● Data entries

=== Section Start ===

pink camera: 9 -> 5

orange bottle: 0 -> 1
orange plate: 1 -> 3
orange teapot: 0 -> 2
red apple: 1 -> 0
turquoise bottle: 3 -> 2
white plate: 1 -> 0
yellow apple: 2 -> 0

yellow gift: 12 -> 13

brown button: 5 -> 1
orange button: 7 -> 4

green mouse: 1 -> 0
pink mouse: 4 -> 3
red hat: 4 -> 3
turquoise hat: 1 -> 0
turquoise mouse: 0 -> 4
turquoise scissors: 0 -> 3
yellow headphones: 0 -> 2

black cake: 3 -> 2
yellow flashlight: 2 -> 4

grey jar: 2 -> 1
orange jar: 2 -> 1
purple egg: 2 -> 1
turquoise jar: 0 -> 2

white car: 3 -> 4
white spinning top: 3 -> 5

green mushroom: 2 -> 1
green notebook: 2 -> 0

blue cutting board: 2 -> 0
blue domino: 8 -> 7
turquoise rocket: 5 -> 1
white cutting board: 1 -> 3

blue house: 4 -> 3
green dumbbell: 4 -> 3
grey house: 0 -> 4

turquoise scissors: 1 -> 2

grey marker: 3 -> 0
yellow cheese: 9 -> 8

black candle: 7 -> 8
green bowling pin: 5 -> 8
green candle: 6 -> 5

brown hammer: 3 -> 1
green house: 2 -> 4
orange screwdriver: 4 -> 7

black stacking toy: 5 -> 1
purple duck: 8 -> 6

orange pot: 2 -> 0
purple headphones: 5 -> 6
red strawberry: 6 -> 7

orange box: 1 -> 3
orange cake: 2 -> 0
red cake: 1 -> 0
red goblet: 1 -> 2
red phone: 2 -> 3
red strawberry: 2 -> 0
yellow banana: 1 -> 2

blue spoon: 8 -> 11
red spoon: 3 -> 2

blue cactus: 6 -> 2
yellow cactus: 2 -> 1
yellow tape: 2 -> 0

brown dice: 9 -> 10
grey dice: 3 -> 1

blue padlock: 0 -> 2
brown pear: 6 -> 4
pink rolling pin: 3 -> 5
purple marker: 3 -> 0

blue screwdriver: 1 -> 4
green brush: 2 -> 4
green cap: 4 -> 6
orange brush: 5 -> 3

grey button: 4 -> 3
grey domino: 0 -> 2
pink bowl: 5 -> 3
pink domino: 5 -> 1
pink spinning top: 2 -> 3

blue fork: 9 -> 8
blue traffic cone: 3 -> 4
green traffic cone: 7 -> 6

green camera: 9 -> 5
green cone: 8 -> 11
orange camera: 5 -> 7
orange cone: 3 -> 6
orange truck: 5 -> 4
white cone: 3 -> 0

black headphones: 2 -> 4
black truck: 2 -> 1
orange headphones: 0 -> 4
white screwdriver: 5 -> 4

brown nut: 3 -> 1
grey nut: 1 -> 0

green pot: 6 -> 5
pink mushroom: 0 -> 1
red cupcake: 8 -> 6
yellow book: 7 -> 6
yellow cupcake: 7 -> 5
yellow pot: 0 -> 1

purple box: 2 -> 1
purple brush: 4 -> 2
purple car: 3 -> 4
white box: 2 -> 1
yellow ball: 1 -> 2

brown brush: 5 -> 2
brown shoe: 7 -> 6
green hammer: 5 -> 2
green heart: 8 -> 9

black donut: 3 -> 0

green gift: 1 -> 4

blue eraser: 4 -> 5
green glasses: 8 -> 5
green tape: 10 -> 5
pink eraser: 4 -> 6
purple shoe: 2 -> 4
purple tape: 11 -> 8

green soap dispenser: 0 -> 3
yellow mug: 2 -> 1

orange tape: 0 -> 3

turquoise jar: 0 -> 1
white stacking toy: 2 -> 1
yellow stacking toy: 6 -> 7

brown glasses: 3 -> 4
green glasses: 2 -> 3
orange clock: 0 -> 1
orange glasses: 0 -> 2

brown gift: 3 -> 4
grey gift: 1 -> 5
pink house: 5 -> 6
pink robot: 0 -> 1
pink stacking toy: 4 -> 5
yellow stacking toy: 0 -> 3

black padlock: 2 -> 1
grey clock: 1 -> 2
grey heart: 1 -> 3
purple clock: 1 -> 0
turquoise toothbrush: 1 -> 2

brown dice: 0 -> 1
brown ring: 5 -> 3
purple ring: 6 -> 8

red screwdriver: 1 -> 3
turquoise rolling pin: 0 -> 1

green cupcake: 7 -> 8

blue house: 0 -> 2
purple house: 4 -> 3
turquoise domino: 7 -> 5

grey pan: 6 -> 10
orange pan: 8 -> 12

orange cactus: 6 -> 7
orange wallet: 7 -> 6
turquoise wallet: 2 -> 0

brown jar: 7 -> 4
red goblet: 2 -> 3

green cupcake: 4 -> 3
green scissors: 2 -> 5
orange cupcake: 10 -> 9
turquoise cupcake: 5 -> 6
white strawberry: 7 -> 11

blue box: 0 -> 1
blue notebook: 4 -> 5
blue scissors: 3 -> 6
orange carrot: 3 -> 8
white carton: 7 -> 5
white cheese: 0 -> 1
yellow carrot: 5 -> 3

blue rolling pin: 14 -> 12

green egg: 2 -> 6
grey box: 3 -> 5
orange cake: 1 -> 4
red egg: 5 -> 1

=== Section End ===

● Requirement
Word for word, restate each of the records above.

● Exercise solution
pink camera: 9 -> 5

orange bottle: 0 -> 1
orange plate: 1 -> 3
orange teapot: 0 -> 2
red apple: 1 -> 0
turquoise bottle: 3 -> 2
white plate: 1 -> 0
yellow apple: 2 -> 0

yellow gift: 12 -> 13

brown button: 5 -> 1
orange button: 7 -> 4

green mouse: 1 -> 0
pink mouse: 4 -> 3
red hat: 4 -> 3
turquoise hat: 1 -> 0
turquoise mouse: 0 -> 4
turquoise scissors: 0 -> 3
yellow headphones: 0 -> 2

black cake: 3 -> 2
yellow flashlight: 2 -> 4

grey jar: 2 -> 1
orange jar: 2 -> 1
purple egg: 2 -> 1
turquoise jar: 0 -> 2

white car: 3 -> 4
white spinning top: 3 -> 5

green mushroom: 2 -> 1
green notebook: 2 -> 0

blue cutting board: 2 -> 0
blue domino: 8 -> 7
turquoise rocket: 5 -> 1
white cutting board: 1 -> 3

blue house: 4 -> 3
green dumbbell: 4 -> 3
grey house: 0 -> 4

turquoise scissors: 1 -> 2

grey marker: 3 -> 0
yellow cheese: 9 -> 8

black candle: 7 -> 8
green bowling pin: 5 -> 8
green candle: 6 -> 5

brown hammer: 3 -> 1
green house: 2 -> 4
orange screwdriver: 4 -> 7

black stacking toy: 5 -> 1
purple duck: 8 -> 6

orange pot: 2 -> 0
purple headphones: 5 -> 6
red strawberry: 6 -> 7

orange box: 1 -> 3
orange cake: 2 -> 0
red cake: 1 -> 0
red goblet: 1 -> 2
red phone: 2 -> 3
red strawberry: 2 -> 0
yellow banana: 1 -> 2

blue spoon: 8 -> 11
red spoon: 3 -> 2

blue cactus: 6 -> 2
yellow cactus: 2 -> 1
yellow tape: 2 -> 0

brown dice: 9 -> 10
grey dice: 3 -> 1

blue padlock: 0 -> 2
brown pear: 6 -> 4
pink rolling pin: 3 -> 5
purple marker: 3 -> 0

blue screwdriver: 1 -> 4
green brush: 2 -> 4
green cap: 4 -> 6
orange brush: 5 -> 3

grey button: 4 -> 3
grey domino: 0 -> 2
pink bowl: 5 -> 3
pink domino: 5 -> 1
pink spinning top: 2 -> 3

blue fork: 9 -> 8
blue traffic cone: 3 -> 4
green traffic cone: 7 -> 6

green camera: 9 -> 5
green cone: 8 -> 11
orange camera: 5 -> 7
orange cone: 3 -> 6
orange truck: 5 -> 4
white cone: 3 -> 0

black headphones: 2 -> 4
black truck: 2 -> 1
orange headphones: 0 -> 4
white screwdriver: 5 -> 4

brown nut: 3 -> 1
grey nut: 1 -> 0

green pot: 6 -> 5
pink mushroom: 0 -> 1
red cupcake: 8 -> 6
yellow book: 7 -> 6
yellow cupcake: 7 -> 5
yellow pot: 0 -> 1

purple box: 2 -> 1
purple brush: 4 -> 2
purple car: 3 -> 4
white box: 2 -> 1
yellow ball: 1 -> 2

brown brush: 5 -> 2
brown shoe: 7 -> 6
green hammer: 5 -> 2
green heart: 8 -> 9

black donut: 3 -> 0

green gift: 1 -> 4

blue eraser: 4 -> 5
green glasses: 8 -> 5
green tape: 10 -> 5
pink eraser: 4 -> 6
purple shoe: 2 -> 4
purple tape: 11 -> 8

green soap dispenser: 0 -> 3
yellow mug: 2 -> 1

orange tape: 0 -> 3

turquoise jar: 0 -> 1
white stacking toy: 2 -> 1
yellow stacking toy: 6 -> 7

brown glasses: 3 -> 4
green glasses: 2 -> 3
orange clock: 0 -> 1
orange glasses: 0 -> 2

brown gift: 3 -> 4
grey gift: 1 -> 5
pink house: 5 -> 6
pink robot: 0 -> 1
pink stacking toy: 4 -> 5
yellow stacking toy: 0 -> 3

black padlock: 2 -> 1
grey clock: 1 -> 2
grey heart: 1 -> 3
purple clock: 1 -> 0
turquoise toothbrush: 1 -> 2

brown dice: 0 -> 1
brown ring: 5 -> 3
purple ring: 6 -> 8

red screwdriver: 1 -> 3
turquoise rolling pin: 0 -> 1

green cupcake: 7 -> 8

blue house: 0 -> 2
purple house: 4 -> 3
turquoise domino: 7 -> 5

grey pan: 6 -> 10
orange pan: 8 -> 12

orange cactus: 6 -> 7
orange wallet: 7 -> 6
turquoise wallet: 2 -> 0

brown jar: 7 -> 4
red goblet: 2 -> 3

green cupcake: 4 -> 3
green scissors: 2 -> 5
orange cupcake: 10 -> 9
turquoise cupcake: 5 -> 6
white strawberry: 7 -> 11

blue box: 0 -> 1
blue notebook: 4 -> 5
blue scissors: 3 -> 6
orange carrot: 3 -> 8
white carton: 7 -> 5
white cheese: 0 -> 1
yellow carrot: 5 -> 3

blue rolling pin: 14 -> 12

green egg: 2 -> 6
grey box: 3 -> 5
orange cake: 1 -> 4
red egg: 5 -> 1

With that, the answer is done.